Goal of the exercise
Nothing but the lines holding the string "dumbbell" should appear in the answer. Copy them from the entries.

- - -

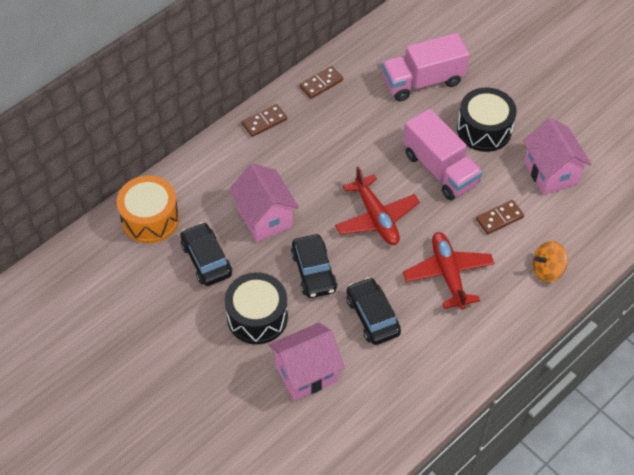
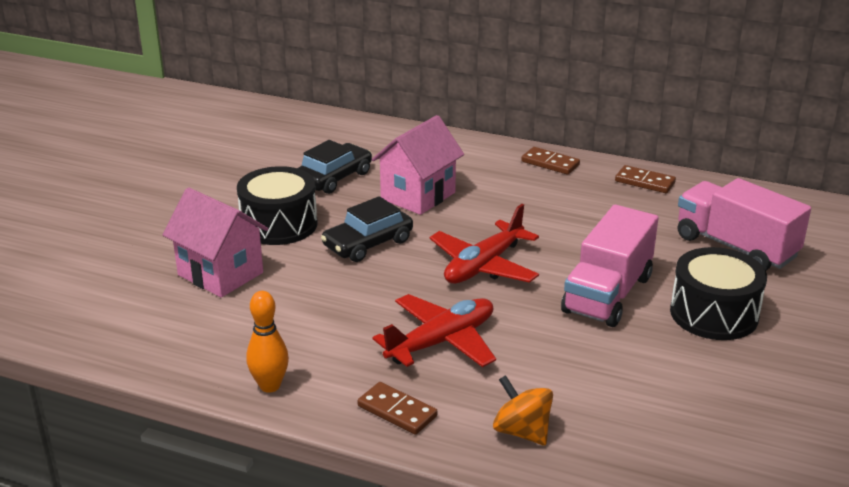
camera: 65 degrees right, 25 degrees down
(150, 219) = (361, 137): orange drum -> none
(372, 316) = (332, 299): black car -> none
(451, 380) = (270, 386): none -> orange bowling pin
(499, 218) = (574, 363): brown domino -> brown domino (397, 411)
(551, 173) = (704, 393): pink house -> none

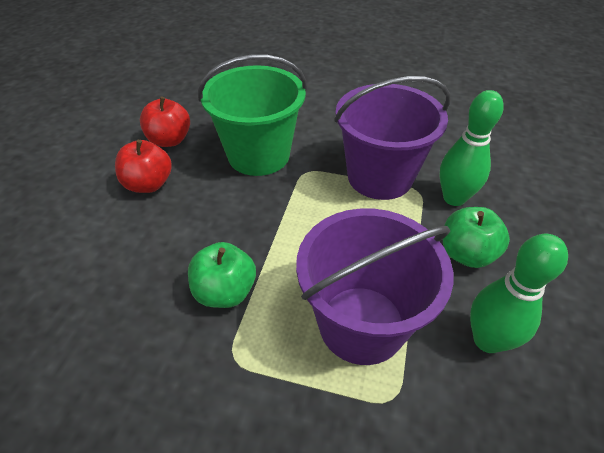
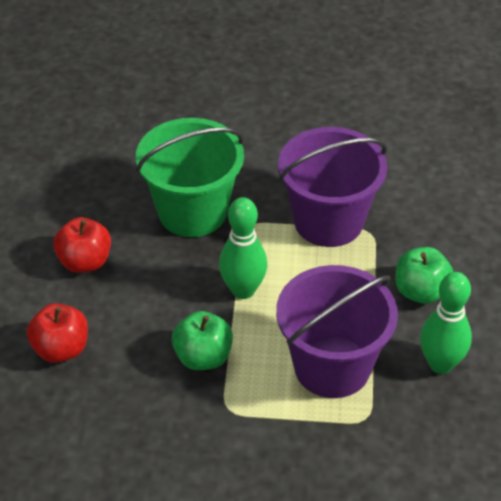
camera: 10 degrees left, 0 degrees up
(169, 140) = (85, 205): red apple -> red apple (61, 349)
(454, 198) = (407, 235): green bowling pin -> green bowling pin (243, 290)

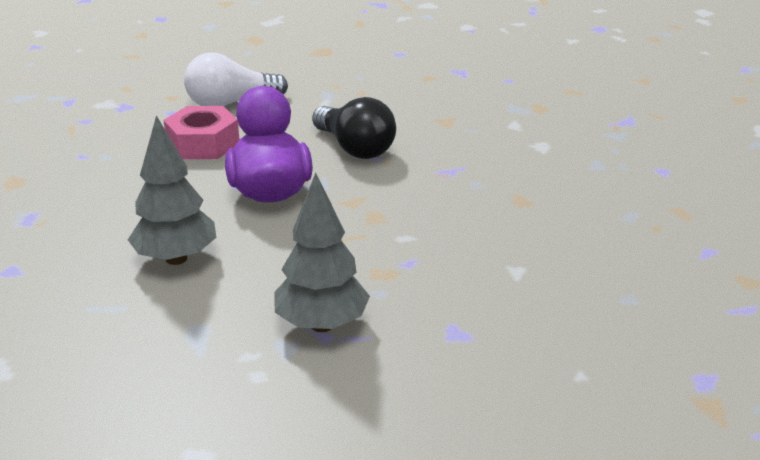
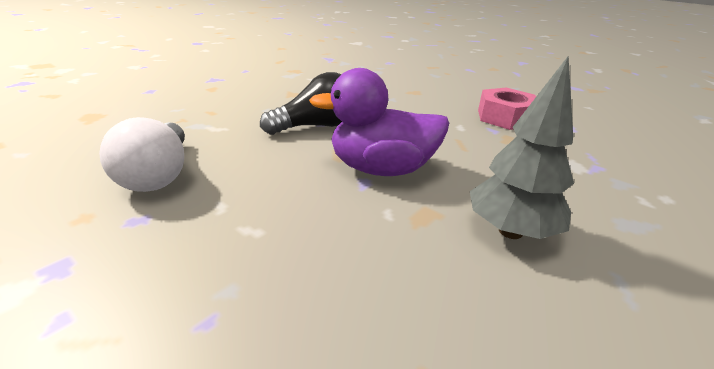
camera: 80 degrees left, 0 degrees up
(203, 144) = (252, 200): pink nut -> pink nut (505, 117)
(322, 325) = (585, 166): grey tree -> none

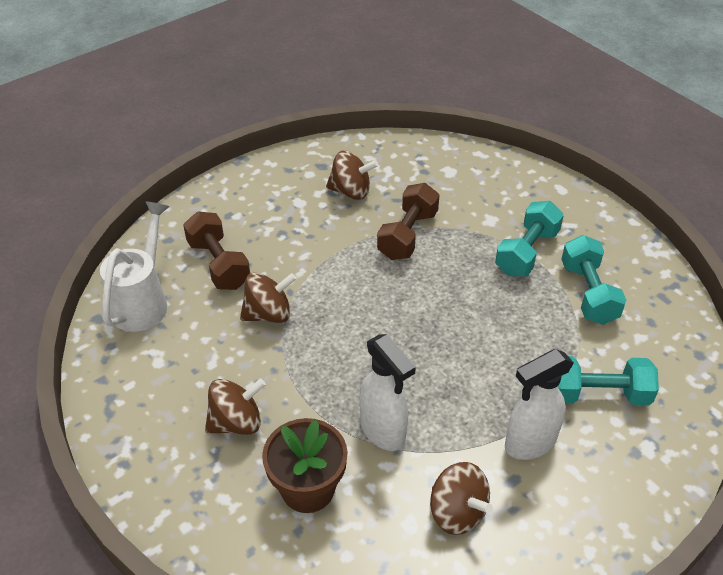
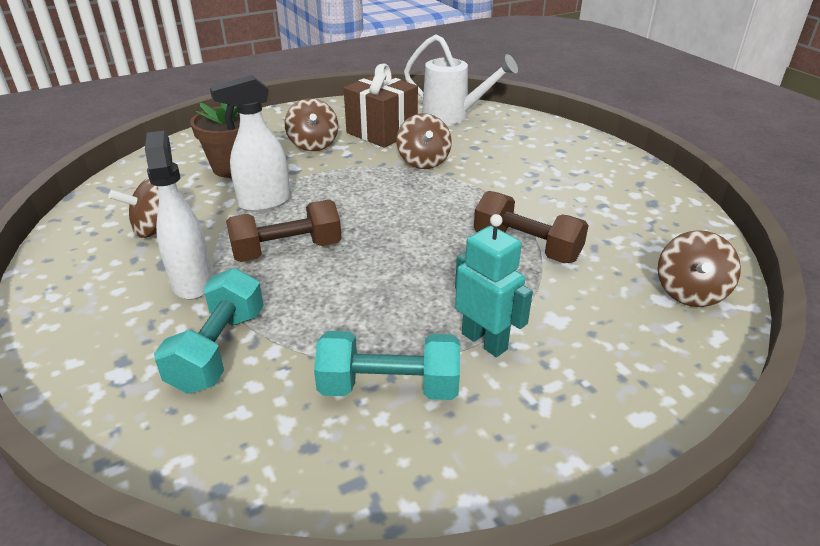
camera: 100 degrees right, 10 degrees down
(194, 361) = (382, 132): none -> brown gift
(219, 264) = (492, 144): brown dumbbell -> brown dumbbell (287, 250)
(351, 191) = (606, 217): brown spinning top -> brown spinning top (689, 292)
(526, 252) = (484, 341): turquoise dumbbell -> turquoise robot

- - -

Task response
(219, 264) = (492, 144): brown dumbbell -> brown dumbbell (287, 250)
(526, 252) = (484, 341): turquoise dumbbell -> turquoise robot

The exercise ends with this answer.